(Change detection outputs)
┏━━

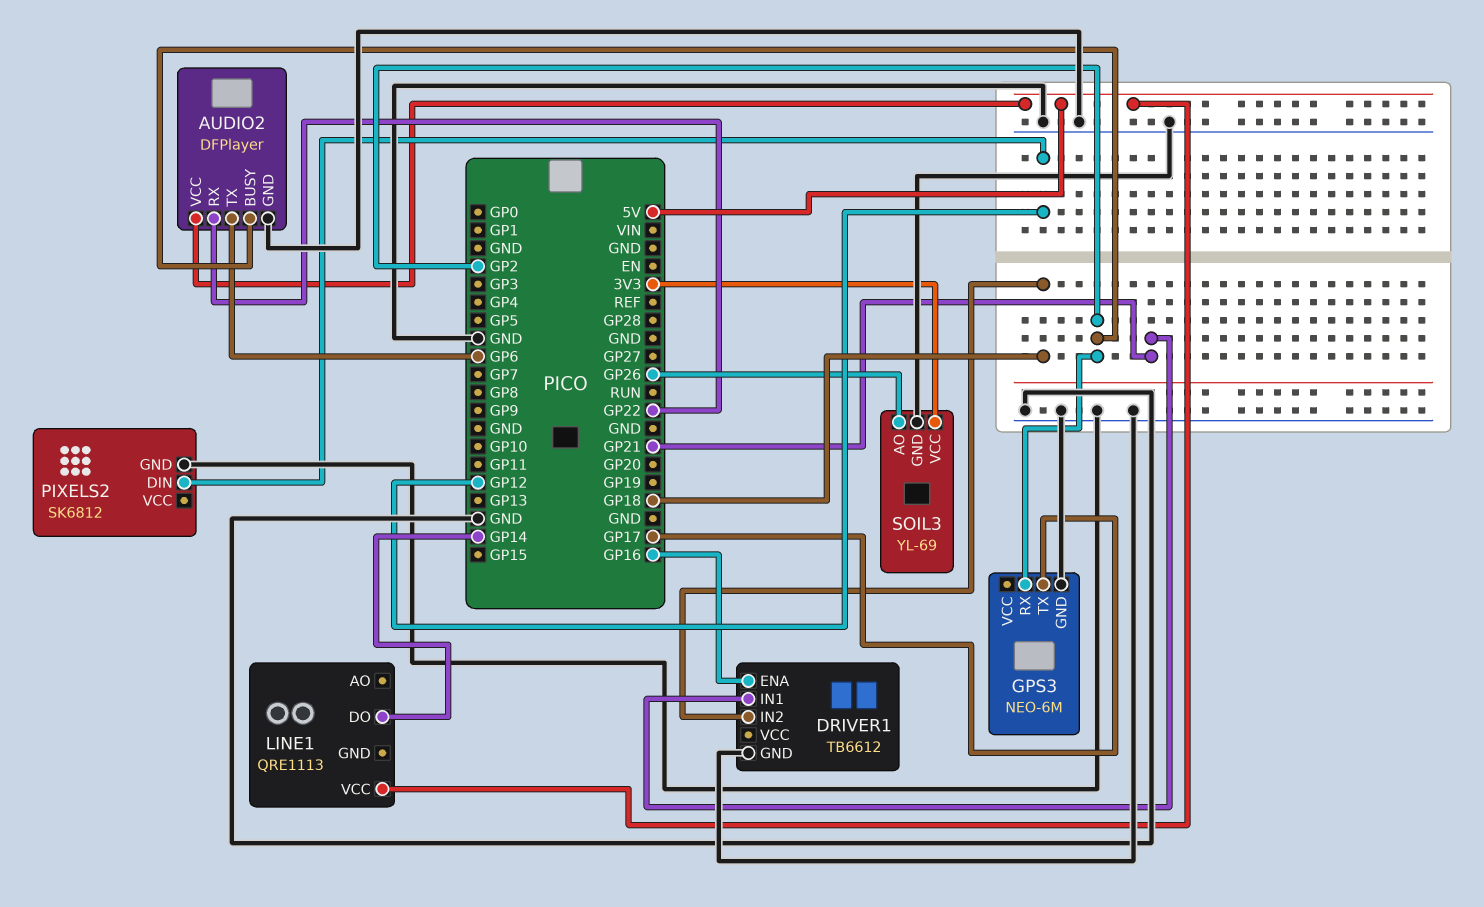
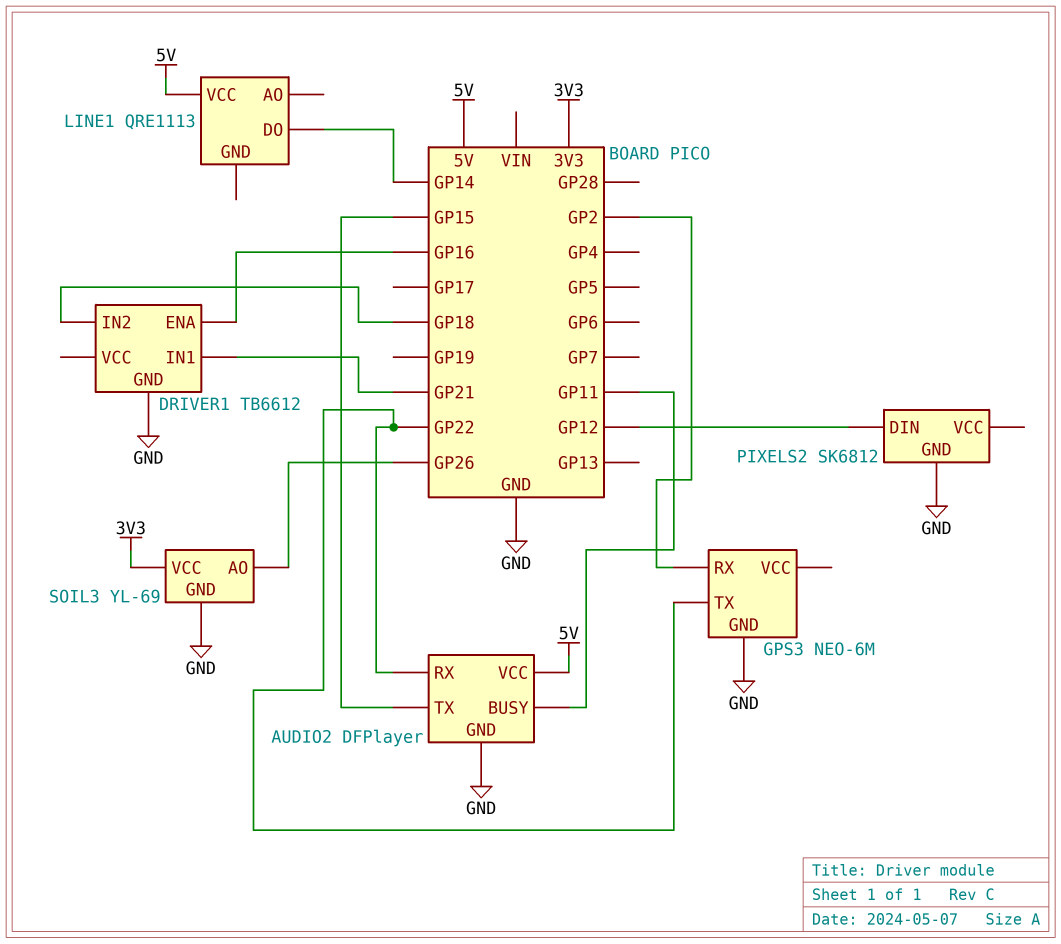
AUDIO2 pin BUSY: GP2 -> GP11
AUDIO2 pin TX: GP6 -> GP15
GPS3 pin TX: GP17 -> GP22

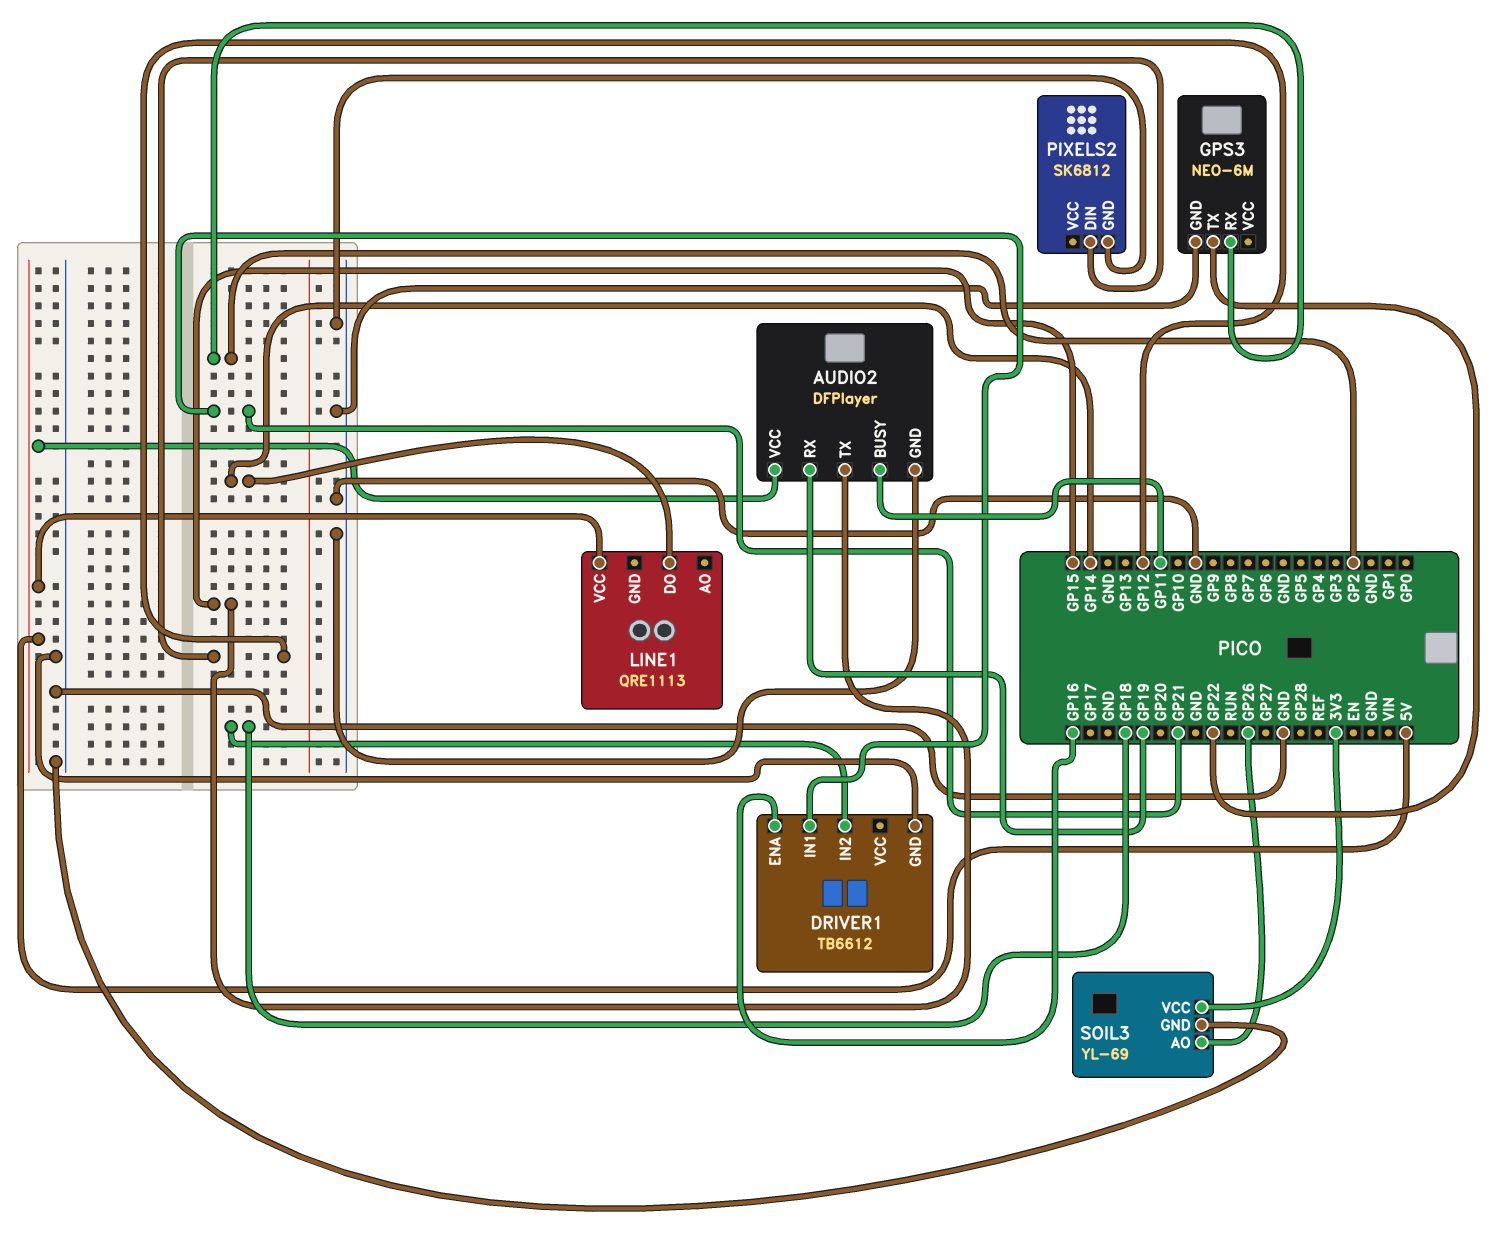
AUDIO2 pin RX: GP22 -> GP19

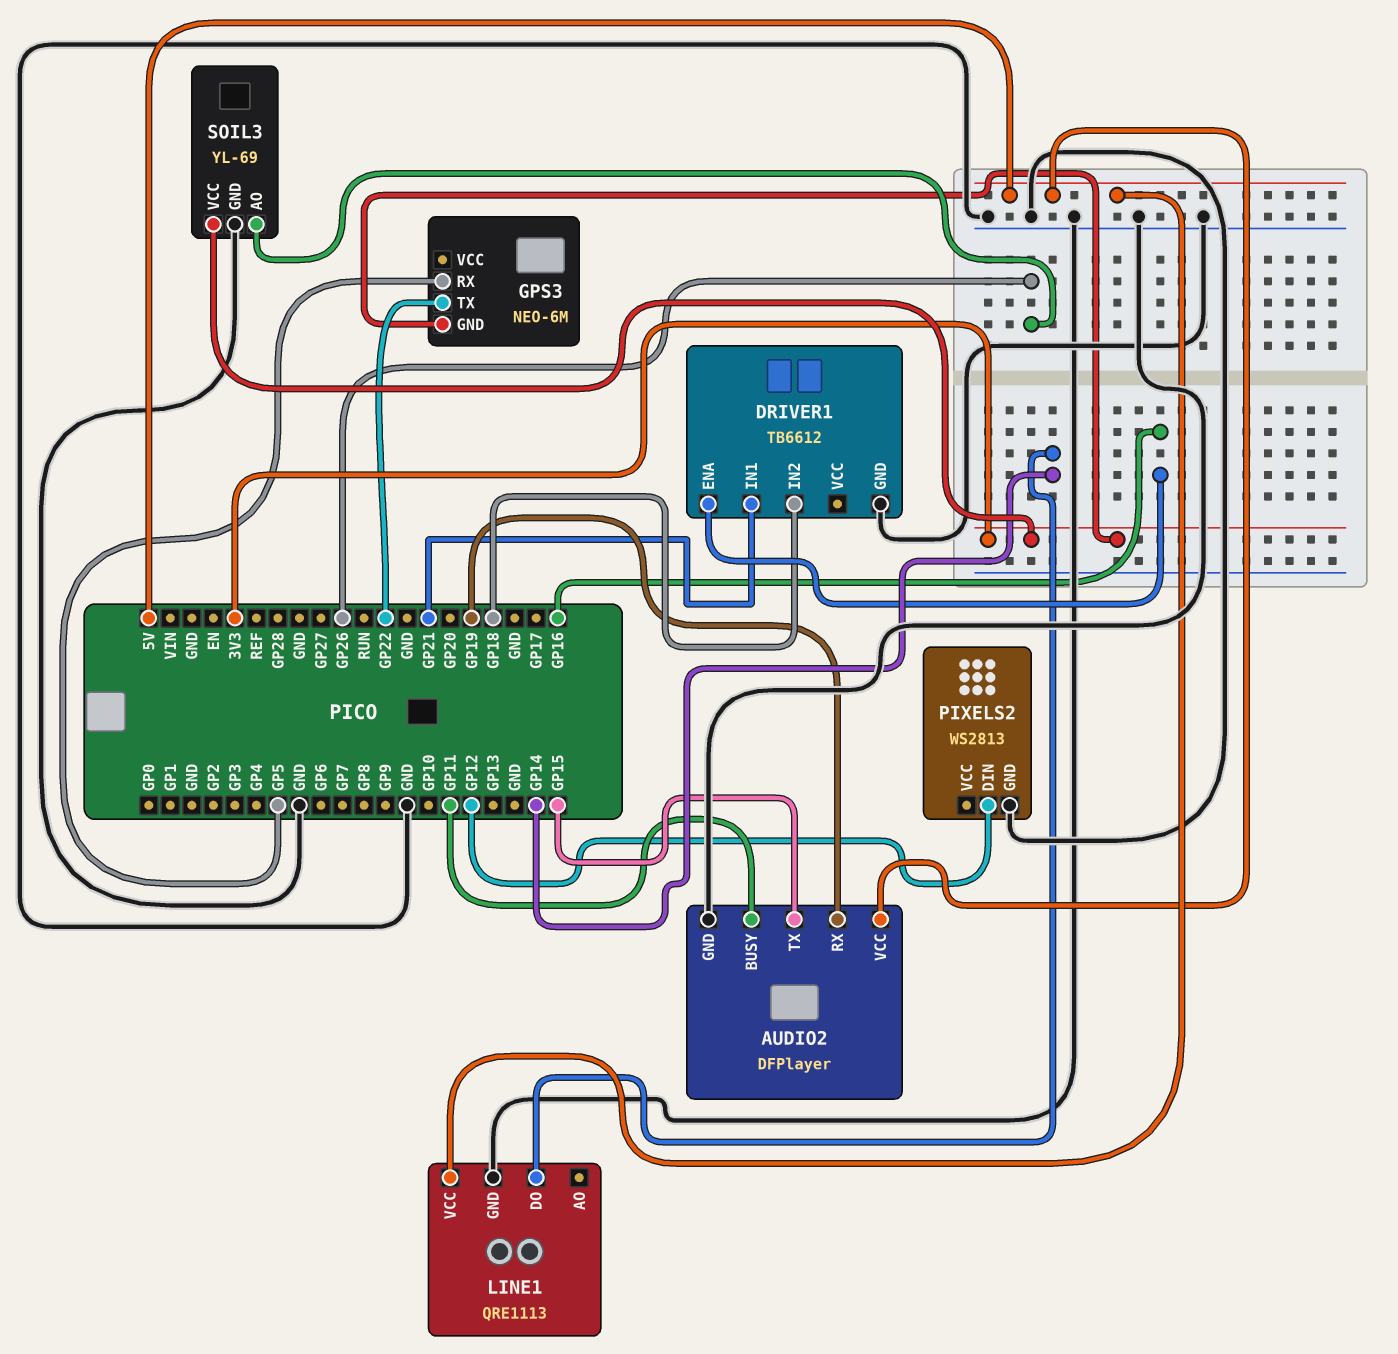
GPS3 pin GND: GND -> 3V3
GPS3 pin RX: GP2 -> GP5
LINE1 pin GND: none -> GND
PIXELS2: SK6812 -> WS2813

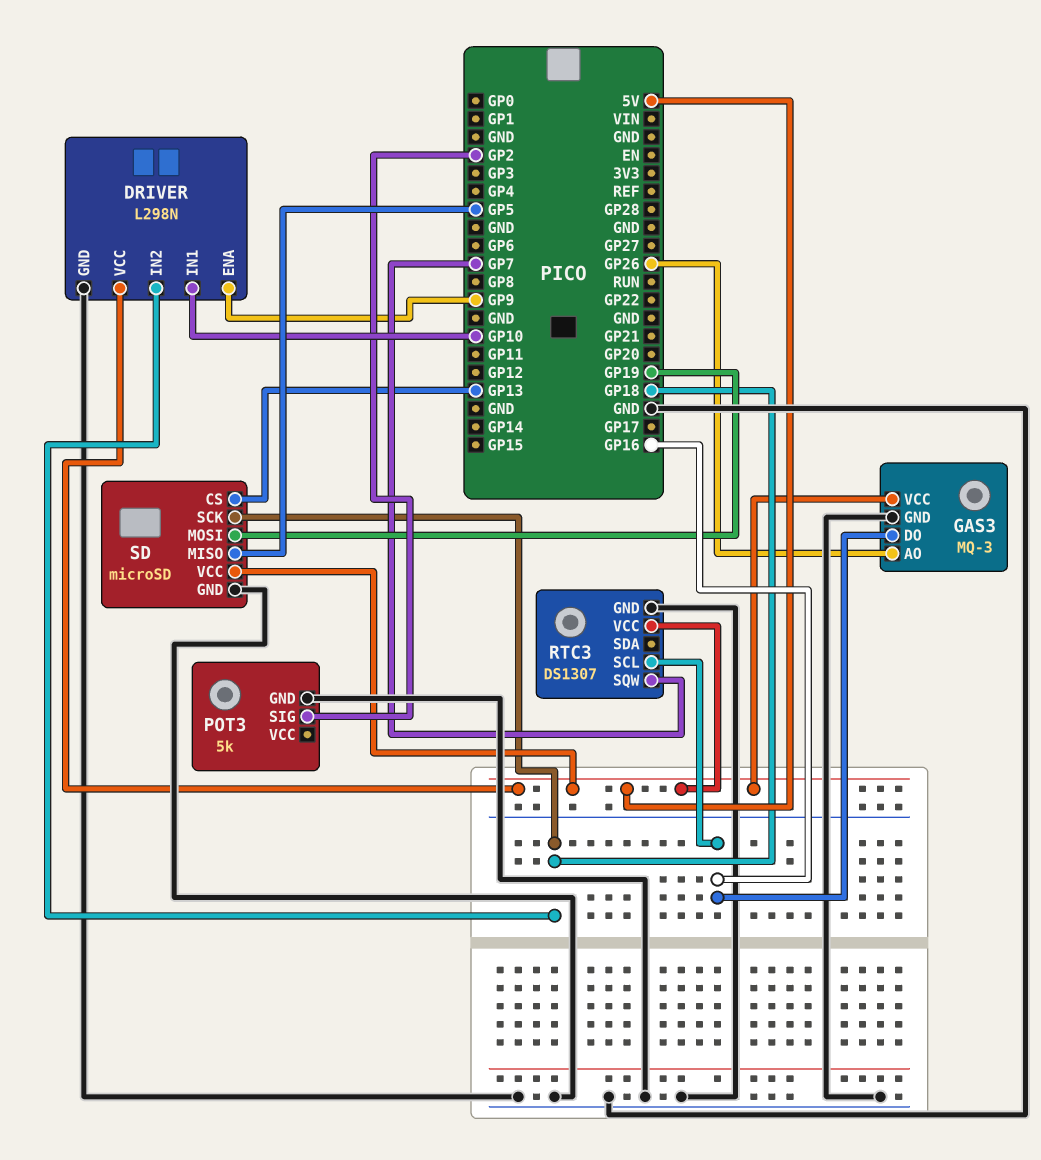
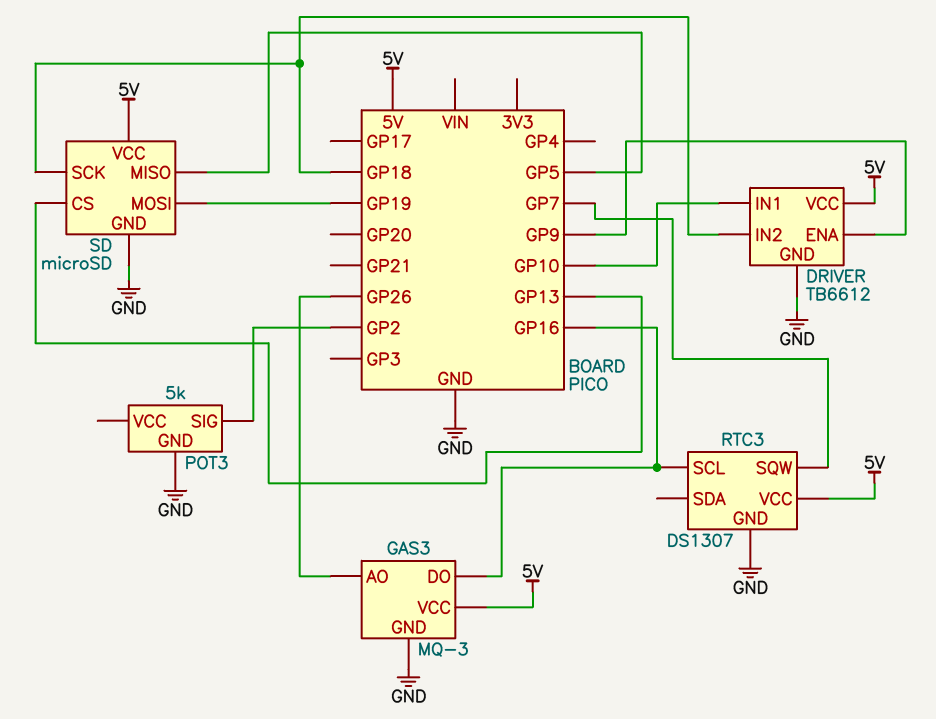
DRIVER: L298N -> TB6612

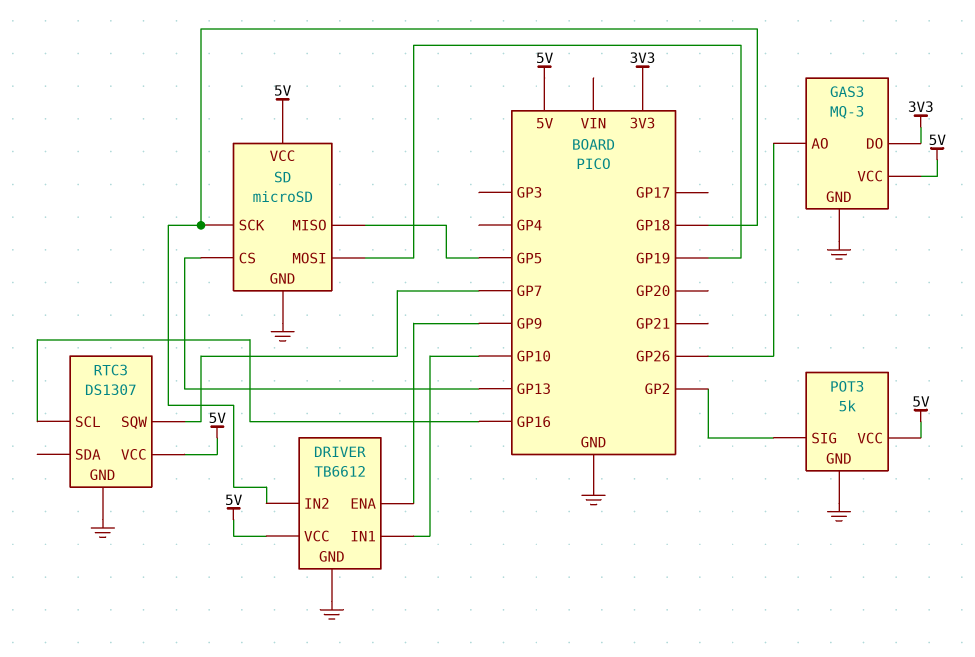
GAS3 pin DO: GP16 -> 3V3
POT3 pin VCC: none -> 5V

┗━━

• Exercise instructions: Each record above is to be copied out exactly; its pictures are not.

• Worked solution:
AUDIO2 pin BUSY: GP2 -> GP11
AUDIO2 pin TX: GP6 -> GP15
GPS3 pin TX: GP17 -> GP22

AUDIO2 pin RX: GP22 -> GP19

GPS3 pin GND: GND -> 3V3
GPS3 pin RX: GP2 -> GP5
LINE1 pin GND: none -> GND
PIXELS2: SK6812 -> WS2813

DRIVER: L298N -> TB6612

GAS3 pin DO: GP16 -> 3V3
POT3 pin VCC: none -> 5V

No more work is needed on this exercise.